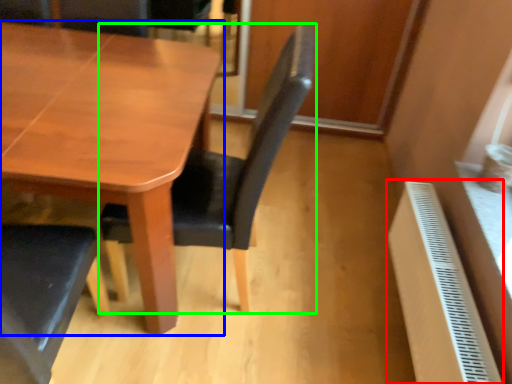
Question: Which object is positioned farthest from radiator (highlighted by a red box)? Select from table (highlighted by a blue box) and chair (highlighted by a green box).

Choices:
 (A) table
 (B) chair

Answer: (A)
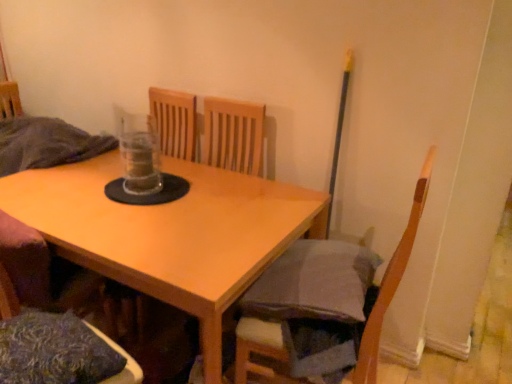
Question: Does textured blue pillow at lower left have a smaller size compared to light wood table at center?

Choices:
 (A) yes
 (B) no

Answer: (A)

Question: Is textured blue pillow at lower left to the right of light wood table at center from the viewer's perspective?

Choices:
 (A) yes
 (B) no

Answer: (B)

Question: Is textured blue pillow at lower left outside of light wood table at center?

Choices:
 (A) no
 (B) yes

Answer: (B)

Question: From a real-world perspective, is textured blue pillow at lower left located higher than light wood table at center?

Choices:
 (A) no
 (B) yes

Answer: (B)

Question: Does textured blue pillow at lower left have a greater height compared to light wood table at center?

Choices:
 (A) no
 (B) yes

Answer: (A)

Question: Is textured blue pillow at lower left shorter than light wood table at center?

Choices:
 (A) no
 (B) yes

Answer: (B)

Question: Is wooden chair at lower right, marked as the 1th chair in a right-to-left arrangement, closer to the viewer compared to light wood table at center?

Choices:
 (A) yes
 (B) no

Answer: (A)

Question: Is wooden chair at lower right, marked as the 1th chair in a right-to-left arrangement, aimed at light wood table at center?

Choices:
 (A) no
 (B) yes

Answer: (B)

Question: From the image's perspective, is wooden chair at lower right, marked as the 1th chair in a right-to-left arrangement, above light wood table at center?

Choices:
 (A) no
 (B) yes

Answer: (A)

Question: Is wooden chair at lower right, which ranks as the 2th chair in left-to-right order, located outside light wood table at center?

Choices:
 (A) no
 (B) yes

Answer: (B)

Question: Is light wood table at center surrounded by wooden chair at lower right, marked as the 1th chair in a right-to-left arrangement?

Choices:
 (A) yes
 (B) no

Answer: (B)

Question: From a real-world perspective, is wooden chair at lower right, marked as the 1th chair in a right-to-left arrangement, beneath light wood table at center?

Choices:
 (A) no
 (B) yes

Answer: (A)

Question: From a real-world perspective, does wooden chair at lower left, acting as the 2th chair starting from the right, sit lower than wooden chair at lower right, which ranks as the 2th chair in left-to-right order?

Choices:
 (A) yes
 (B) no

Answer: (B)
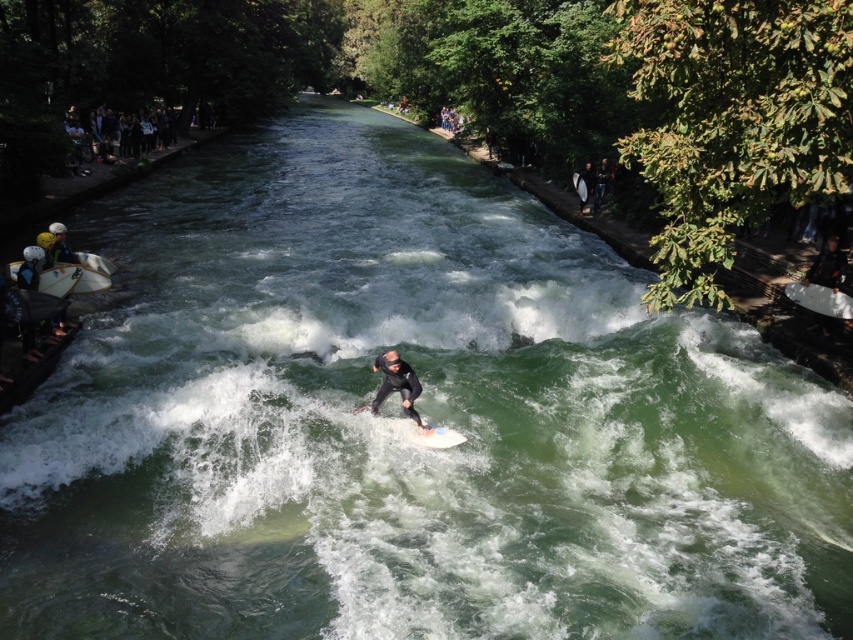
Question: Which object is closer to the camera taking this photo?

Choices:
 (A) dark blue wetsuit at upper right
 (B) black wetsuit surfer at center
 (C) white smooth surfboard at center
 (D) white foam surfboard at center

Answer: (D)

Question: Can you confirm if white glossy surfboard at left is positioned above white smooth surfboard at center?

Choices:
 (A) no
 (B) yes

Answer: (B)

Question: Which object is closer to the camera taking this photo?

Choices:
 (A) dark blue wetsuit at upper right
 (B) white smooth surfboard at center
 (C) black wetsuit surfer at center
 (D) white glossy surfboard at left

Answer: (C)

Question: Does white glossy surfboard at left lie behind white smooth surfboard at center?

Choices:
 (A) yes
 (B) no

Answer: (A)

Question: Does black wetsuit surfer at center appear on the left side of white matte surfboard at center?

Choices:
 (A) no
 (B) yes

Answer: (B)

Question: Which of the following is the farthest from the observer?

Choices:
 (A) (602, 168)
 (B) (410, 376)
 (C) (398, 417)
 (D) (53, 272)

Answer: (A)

+++

- [About this exercise] Reproduce every row above word for word, but leave the pictures out of your copy.

- [Output of the exercise]
Question: Which object is positioned farthest from radiator (highlighted by a red box)? Select from table (highlighted by a blue box) and chair (highlighted by a green box).

Choices:
 (A) table
 (B) chair

Answer: (A)
Question: Does textured blue pillow at lower left have a smaller size compared to light wood table at center?

Choices:
 (A) yes
 (B) no

Answer: (A)

Question: Is textured blue pillow at lower left to the right of light wood table at center from the viewer's perspective?

Choices:
 (A) yes
 (B) no

Answer: (B)

Question: Is textured blue pillow at lower left outside of light wood table at center?

Choices:
 (A) no
 (B) yes

Answer: (B)

Question: From a real-world perspective, is textured blue pillow at lower left located higher than light wood table at center?

Choices:
 (A) no
 (B) yes

Answer: (B)

Question: Does textured blue pillow at lower left have a greater height compared to light wood table at center?

Choices:
 (A) no
 (B) yes

Answer: (A)

Question: Is textured blue pillow at lower left shorter than light wood table at center?

Choices:
 (A) no
 (B) yes

Answer: (B)

Question: Is wooden chair at lower right, marked as the 1th chair in a right-to-left arrangement, closer to the viewer compared to light wood table at center?

Choices:
 (A) yes
 (B) no

Answer: (A)

Question: Is wooden chair at lower right, marked as the 1th chair in a right-to-left arrangement, aimed at light wood table at center?

Choices:
 (A) no
 (B) yes

Answer: (B)

Question: From the image's perspective, is wooden chair at lower right, marked as the 1th chair in a right-to-left arrangement, above light wood table at center?

Choices:
 (A) no
 (B) yes

Answer: (A)

Question: Is wooden chair at lower right, which ranks as the 2th chair in left-to-right order, located outside light wood table at center?

Choices:
 (A) no
 (B) yes

Answer: (B)

Question: Is light wood table at center surrounded by wooden chair at lower right, marked as the 1th chair in a right-to-left arrangement?

Choices:
 (A) yes
 (B) no

Answer: (B)

Question: From a real-world perspective, is wooden chair at lower right, marked as the 1th chair in a right-to-left arrangement, beneath light wood table at center?

Choices:
 (A) no
 (B) yes

Answer: (A)

Question: From a real-world perspective, does wooden chair at lower left, acting as the 2th chair starting from the right, sit lower than wooden chair at lower right, which ranks as the 2th chair in left-to-right order?

Choices:
 (A) yes
 (B) no

Answer: (B)
Question: Which object is closer to the camera taking this photo?

Choices:
 (A) dark blue wetsuit at upper right
 (B) black wetsuit surfer at center
 (C) white smooth surfboard at center
 (D) white foam surfboard at center

Answer: (D)

Question: Can you confirm if white glossy surfboard at left is positioned above white smooth surfboard at center?

Choices:
 (A) no
 (B) yes

Answer: (B)

Question: Which object is closer to the camera taking this photo?

Choices:
 (A) dark blue wetsuit at upper right
 (B) white smooth surfboard at center
 (C) black wetsuit surfer at center
 (D) white glossy surfboard at left

Answer: (C)

Question: Does white glossy surfboard at left lie behind white smooth surfboard at center?

Choices:
 (A) yes
 (B) no

Answer: (A)

Question: Does black wetsuit surfer at center appear on the left side of white matte surfboard at center?

Choices:
 (A) no
 (B) yes

Answer: (B)

Question: Which of the following is the farthest from the observer?

Choices:
 (A) (602, 168)
 (B) (410, 376)
 (C) (398, 417)
 (D) (53, 272)

Answer: (A)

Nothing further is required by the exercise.